▸ EXERCISE DETAILS
Take the line containing "blue rolling pin: 1 -> 3" and every line after it in the data below, and print them exactly as given, with nothing else.

▸ RAW DATA
--- --- ---

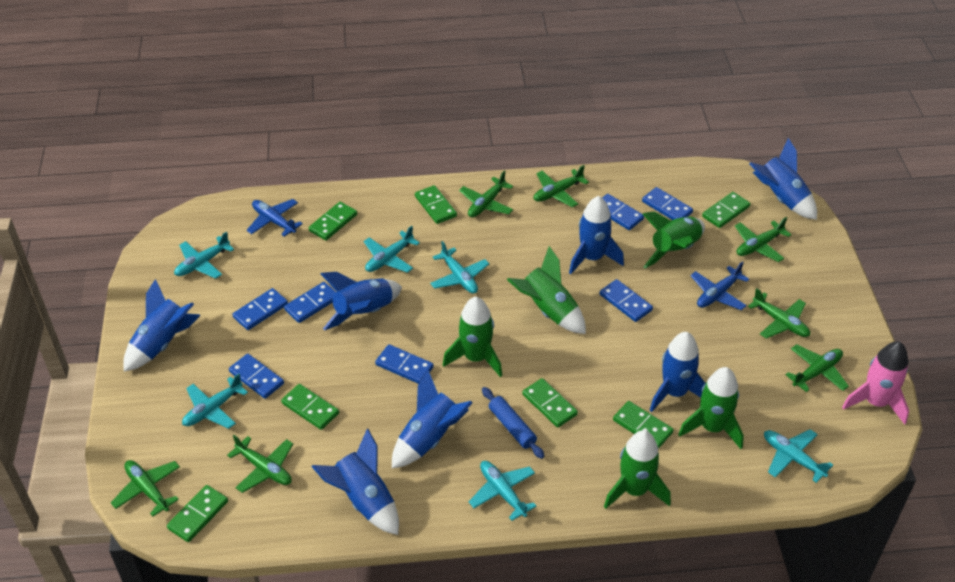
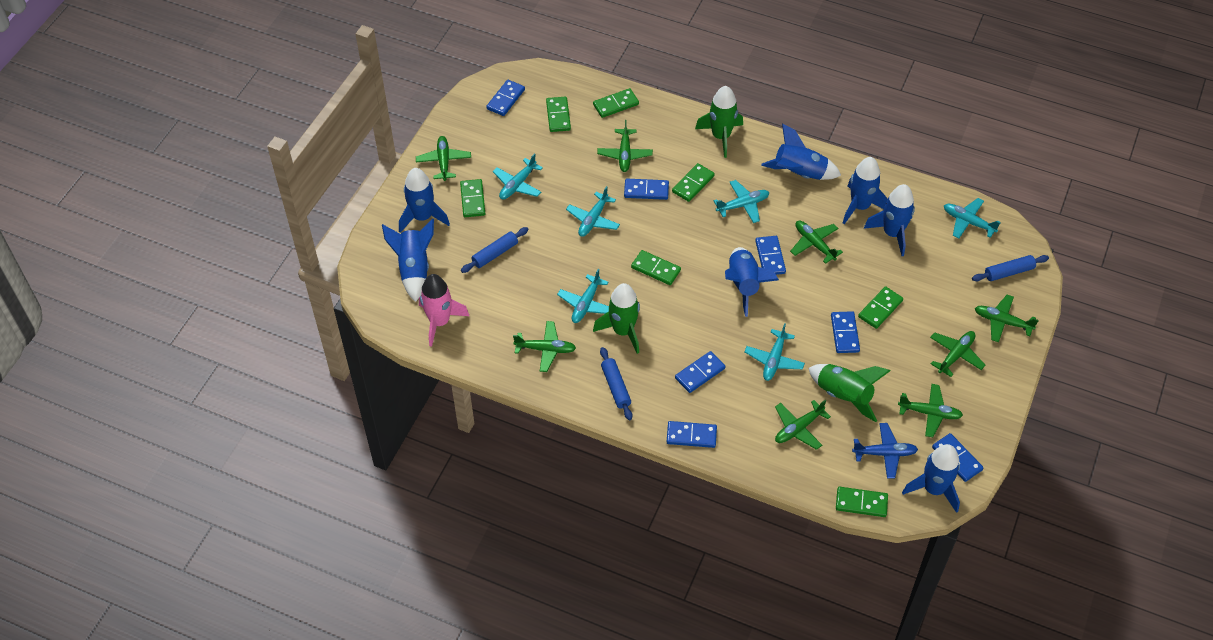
blue plane: 2 -> 1
blue rolling pin: 1 -> 3
green plane: 7 -> 8
green rocket: 5 -> 3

--- --- ---

▸ FINAL ANSWER
blue rolling pin: 1 -> 3
green plane: 7 -> 8
green rocket: 5 -> 3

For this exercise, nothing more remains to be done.